Assignment
Where "buffer" appears in a line of the entries below, that line should be copied.

Raw data
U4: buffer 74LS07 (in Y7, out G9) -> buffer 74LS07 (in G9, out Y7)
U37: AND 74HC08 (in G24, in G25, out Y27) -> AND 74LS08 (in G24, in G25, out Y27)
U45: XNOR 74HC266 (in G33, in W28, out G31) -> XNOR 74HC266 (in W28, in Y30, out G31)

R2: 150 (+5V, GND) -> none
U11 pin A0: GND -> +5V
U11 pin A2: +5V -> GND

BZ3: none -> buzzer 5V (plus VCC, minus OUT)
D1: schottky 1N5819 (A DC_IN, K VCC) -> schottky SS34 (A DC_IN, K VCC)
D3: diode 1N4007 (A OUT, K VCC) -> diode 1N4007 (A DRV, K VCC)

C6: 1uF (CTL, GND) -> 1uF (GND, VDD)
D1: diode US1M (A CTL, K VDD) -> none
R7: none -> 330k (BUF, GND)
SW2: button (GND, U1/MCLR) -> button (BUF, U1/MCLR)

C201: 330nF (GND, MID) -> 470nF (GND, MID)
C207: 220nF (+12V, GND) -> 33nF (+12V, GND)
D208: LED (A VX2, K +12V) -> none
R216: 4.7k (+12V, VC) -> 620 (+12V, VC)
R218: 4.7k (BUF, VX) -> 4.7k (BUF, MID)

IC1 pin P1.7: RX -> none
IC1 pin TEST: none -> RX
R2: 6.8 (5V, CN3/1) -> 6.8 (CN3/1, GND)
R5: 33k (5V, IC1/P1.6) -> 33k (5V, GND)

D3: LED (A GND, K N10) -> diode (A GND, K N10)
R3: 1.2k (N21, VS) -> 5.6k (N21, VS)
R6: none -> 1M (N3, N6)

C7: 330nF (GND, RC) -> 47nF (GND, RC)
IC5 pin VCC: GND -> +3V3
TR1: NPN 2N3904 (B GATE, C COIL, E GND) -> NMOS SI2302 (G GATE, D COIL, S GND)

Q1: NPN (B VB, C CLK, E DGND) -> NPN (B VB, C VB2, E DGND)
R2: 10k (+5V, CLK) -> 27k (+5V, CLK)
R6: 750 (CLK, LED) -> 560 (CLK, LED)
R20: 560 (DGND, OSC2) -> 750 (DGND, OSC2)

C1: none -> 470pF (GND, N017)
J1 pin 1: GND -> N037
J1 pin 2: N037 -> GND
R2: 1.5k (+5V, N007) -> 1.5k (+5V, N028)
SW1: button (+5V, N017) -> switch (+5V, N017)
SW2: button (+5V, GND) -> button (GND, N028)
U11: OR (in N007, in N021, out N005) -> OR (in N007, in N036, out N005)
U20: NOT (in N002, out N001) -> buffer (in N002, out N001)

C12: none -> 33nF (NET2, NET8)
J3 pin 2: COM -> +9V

Exercise result
U4: buffer 74LS07 (in Y7, out G9) -> buffer 74LS07 (in G9, out Y7)
U20: NOT (in N002, out N001) -> buffer (in N002, out N001)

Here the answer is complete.